• Stated task
Repeat the material exactly as it appears.

• Data for processing
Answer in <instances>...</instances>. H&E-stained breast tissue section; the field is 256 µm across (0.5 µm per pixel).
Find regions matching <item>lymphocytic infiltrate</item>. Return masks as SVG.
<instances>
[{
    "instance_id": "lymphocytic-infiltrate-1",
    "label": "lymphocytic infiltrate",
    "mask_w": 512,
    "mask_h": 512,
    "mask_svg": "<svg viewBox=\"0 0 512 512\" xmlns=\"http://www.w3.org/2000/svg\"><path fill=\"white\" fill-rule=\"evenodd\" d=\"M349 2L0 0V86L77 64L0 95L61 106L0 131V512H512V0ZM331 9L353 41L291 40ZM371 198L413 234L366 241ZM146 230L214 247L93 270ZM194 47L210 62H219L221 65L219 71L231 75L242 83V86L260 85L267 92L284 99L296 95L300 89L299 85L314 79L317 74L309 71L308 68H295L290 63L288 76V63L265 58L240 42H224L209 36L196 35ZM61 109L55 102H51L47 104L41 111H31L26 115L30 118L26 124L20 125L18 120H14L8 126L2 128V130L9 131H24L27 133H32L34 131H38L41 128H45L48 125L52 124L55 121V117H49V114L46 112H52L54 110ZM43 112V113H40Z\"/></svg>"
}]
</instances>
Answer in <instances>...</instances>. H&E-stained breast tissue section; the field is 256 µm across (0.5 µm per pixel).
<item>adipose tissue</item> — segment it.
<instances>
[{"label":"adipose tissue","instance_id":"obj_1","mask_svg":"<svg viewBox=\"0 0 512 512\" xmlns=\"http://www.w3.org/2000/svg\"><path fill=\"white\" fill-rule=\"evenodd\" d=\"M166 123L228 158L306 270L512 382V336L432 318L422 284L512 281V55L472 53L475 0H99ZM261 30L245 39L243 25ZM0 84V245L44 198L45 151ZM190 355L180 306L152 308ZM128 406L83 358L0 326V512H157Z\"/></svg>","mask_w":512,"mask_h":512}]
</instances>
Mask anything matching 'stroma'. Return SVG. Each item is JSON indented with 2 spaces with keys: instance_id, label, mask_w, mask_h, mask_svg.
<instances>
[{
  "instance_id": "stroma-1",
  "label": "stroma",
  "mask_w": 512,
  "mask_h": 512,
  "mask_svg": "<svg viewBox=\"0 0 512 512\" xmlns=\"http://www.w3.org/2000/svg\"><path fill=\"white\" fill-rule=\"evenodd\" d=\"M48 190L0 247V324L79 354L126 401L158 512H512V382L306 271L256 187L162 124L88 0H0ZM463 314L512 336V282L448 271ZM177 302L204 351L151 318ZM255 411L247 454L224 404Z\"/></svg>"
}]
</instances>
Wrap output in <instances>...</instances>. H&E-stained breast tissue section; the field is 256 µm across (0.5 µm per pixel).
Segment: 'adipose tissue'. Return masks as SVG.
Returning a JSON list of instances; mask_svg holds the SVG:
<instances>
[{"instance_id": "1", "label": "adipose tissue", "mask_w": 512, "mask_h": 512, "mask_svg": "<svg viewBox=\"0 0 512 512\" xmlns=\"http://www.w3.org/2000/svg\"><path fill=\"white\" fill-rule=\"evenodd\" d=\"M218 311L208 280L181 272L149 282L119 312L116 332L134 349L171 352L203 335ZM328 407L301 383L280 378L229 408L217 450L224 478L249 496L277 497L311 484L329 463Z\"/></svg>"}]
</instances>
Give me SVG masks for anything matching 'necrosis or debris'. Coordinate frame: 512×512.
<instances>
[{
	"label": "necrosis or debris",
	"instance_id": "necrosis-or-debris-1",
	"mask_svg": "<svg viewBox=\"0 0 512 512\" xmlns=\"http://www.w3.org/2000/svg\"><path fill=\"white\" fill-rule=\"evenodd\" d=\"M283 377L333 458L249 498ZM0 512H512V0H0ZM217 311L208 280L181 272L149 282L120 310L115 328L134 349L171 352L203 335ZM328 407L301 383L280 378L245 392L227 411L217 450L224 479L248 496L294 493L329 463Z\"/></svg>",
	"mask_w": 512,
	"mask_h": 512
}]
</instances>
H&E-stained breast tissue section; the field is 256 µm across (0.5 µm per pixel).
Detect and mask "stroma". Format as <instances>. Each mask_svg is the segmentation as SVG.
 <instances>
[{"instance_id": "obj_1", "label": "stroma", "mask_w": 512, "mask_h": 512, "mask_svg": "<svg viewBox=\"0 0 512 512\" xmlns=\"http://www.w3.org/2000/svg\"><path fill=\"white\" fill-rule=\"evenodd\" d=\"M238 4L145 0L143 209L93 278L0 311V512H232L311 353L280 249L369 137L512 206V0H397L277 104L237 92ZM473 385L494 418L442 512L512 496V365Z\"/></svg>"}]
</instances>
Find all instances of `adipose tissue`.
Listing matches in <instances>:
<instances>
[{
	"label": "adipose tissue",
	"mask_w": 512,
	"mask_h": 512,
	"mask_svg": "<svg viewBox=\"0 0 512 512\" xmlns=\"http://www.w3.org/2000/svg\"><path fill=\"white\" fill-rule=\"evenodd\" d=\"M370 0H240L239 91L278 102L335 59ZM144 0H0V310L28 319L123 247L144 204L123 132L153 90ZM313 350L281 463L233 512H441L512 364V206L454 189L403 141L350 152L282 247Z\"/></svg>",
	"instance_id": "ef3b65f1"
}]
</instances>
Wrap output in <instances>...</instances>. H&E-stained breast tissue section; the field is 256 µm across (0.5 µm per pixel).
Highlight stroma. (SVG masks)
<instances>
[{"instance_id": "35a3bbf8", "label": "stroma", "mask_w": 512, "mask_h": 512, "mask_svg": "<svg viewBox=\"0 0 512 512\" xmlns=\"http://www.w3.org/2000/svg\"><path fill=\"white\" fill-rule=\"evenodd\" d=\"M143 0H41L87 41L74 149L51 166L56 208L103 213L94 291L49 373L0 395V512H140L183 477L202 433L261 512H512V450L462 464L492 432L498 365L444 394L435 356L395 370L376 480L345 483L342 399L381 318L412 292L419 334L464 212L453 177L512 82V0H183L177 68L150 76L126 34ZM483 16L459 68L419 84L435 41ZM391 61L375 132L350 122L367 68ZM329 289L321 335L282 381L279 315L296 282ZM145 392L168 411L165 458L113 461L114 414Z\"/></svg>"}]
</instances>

• Task answer
Answer in <instances>...</instances>. H&E-stained breast tissue section; the field is 256 µm across (0.5 µm per pixel).
Find regions matching <item>lymphocytic infiltrate</item>. Return masks as SVG.
<instances>
[{
    "instance_id": "lymphocytic-infiltrate-1",
    "label": "lymphocytic infiltrate",
    "mask_w": 512,
    "mask_h": 512,
    "mask_svg": "<svg viewBox=\"0 0 512 512\" xmlns=\"http://www.w3.org/2000/svg\"><path fill=\"white\" fill-rule=\"evenodd\" d=\"M349 2L0 0V86L77 64L0 95L61 106L0 131V512H512V0ZM331 9L353 41L291 40ZM371 198L413 234L366 241ZM146 230L214 247L93 270ZM194 47L210 62H219L221 65L219 71L231 75L242 83V86L260 85L267 92L284 99L296 95L300 89L299 85L314 79L317 74L309 71L308 68H295L290 63L288 76V63L265 58L240 42H224L209 36L196 35ZM61 109L55 102H51L47 104L41 111H31L26 115L30 118L26 124L20 125L18 120H14L8 126L2 128V130L9 131H24L27 133H32L34 131H38L41 128H45L48 125L52 124L55 121V117H49V114L46 112H52L54 110ZM43 112V113H40Z\"/></svg>"
}]
</instances>
Answer in <instances>...</instances>. H&E-stained breast tissue section; the field is 256 µm across (0.5 µm per pixel).
<item>adipose tissue</item> — segment it.
<instances>
[{"label":"adipose tissue","instance_id":"obj_1","mask_svg":"<svg viewBox=\"0 0 512 512\" xmlns=\"http://www.w3.org/2000/svg\"><path fill=\"white\" fill-rule=\"evenodd\" d=\"M166 123L228 158L306 270L512 382V336L432 318L422 284L512 281V55L472 53L475 0H99ZM261 30L245 39L243 25ZM0 84V245L44 198L45 151ZM190 355L180 306L152 308ZM128 406L83 358L0 326V512H157Z\"/></svg>","mask_w":512,"mask_h":512}]
</instances>
Mask anything matching 'stroma'. Return SVG. Each item is JSON indented with 2 spaces with keys: instance_id, label, mask_w, mask_h, mask_svg.
<instances>
[{
  "instance_id": "stroma-1",
  "label": "stroma",
  "mask_w": 512,
  "mask_h": 512,
  "mask_svg": "<svg viewBox=\"0 0 512 512\" xmlns=\"http://www.w3.org/2000/svg\"><path fill=\"white\" fill-rule=\"evenodd\" d=\"M48 190L0 247V324L79 354L126 401L158 512H512V382L306 271L256 187L162 124L88 0H0ZM463 314L512 336V282L448 271ZM177 302L204 351L151 318ZM255 411L247 454L224 404Z\"/></svg>"
}]
</instances>
Wrap output in <instances>...</instances>. H&E-stained breast tissue section; the field is 256 µm across (0.5 µm per pixel).
Segment: 'adipose tissue'. Return masks as SVG.
Returning a JSON list of instances; mask_svg holds the SVG:
<instances>
[{"instance_id": "1", "label": "adipose tissue", "mask_w": 512, "mask_h": 512, "mask_svg": "<svg viewBox=\"0 0 512 512\" xmlns=\"http://www.w3.org/2000/svg\"><path fill=\"white\" fill-rule=\"evenodd\" d=\"M218 311L208 280L181 272L149 282L119 312L116 332L134 349L171 352L203 335ZM328 407L301 383L280 378L229 408L217 450L224 478L249 496L277 497L311 484L329 463Z\"/></svg>"}]
</instances>
Give me SVG masks for anything matching 'necrosis or debris'. Coordinate frame: 512×512.
<instances>
[{
	"label": "necrosis or debris",
	"instance_id": "necrosis-or-debris-1",
	"mask_svg": "<svg viewBox=\"0 0 512 512\" xmlns=\"http://www.w3.org/2000/svg\"><path fill=\"white\" fill-rule=\"evenodd\" d=\"M283 377L333 458L249 498ZM0 512H512V0H0ZM217 311L208 280L181 272L149 282L120 310L115 328L134 349L171 352L203 335ZM328 407L301 383L280 378L245 392L227 411L217 450L224 479L248 496L294 493L329 463Z\"/></svg>",
	"mask_w": 512,
	"mask_h": 512
}]
</instances>
H&E-stained breast tissue section; the field is 256 µm across (0.5 µm per pixel).
Detect and mask "stroma". Format as <instances>. Each mask_svg is the segmentation as SVG.
 <instances>
[{"instance_id": "obj_1", "label": "stroma", "mask_w": 512, "mask_h": 512, "mask_svg": "<svg viewBox=\"0 0 512 512\" xmlns=\"http://www.w3.org/2000/svg\"><path fill=\"white\" fill-rule=\"evenodd\" d=\"M238 4L145 0L143 209L93 278L0 311V512H232L311 353L280 249L369 137L512 206V0H397L277 104L237 92ZM473 385L494 418L442 512L512 496V365Z\"/></svg>"}]
</instances>
Find all instances of `adipose tissue`.
Listing matches in <instances>:
<instances>
[{
	"label": "adipose tissue",
	"mask_w": 512,
	"mask_h": 512,
	"mask_svg": "<svg viewBox=\"0 0 512 512\" xmlns=\"http://www.w3.org/2000/svg\"><path fill=\"white\" fill-rule=\"evenodd\" d=\"M370 0H240L239 91L278 102L335 59ZM144 0H0V310L28 319L123 247L144 204L123 132L153 90ZM313 350L281 463L233 512H441L512 364V206L454 189L403 141L350 152L282 247Z\"/></svg>",
	"instance_id": "ef3b65f1"
}]
</instances>
Wrap output in <instances>...</instances>. H&E-stained breast tissue section; the field is 256 µm across (0.5 µm per pixel).
Highlight stroma. (SVG masks)
<instances>
[{"instance_id": "35a3bbf8", "label": "stroma", "mask_w": 512, "mask_h": 512, "mask_svg": "<svg viewBox=\"0 0 512 512\" xmlns=\"http://www.w3.org/2000/svg\"><path fill=\"white\" fill-rule=\"evenodd\" d=\"M143 0H41L87 41L74 149L51 166L56 208L103 213L94 291L49 373L0 395V512H140L183 477L202 433L261 512H512V450L462 464L492 432L498 365L444 394L435 356L395 370L376 480L345 483L342 399L381 318L412 292L419 334L464 212L453 177L512 82V0H183L177 68L150 76L126 34ZM483 16L459 68L419 84L435 41ZM391 61L375 132L350 122L367 68ZM329 289L321 335L282 381L279 315L296 282ZM145 392L168 411L165 458L113 461L114 414Z\"/></svg>"}]
</instances>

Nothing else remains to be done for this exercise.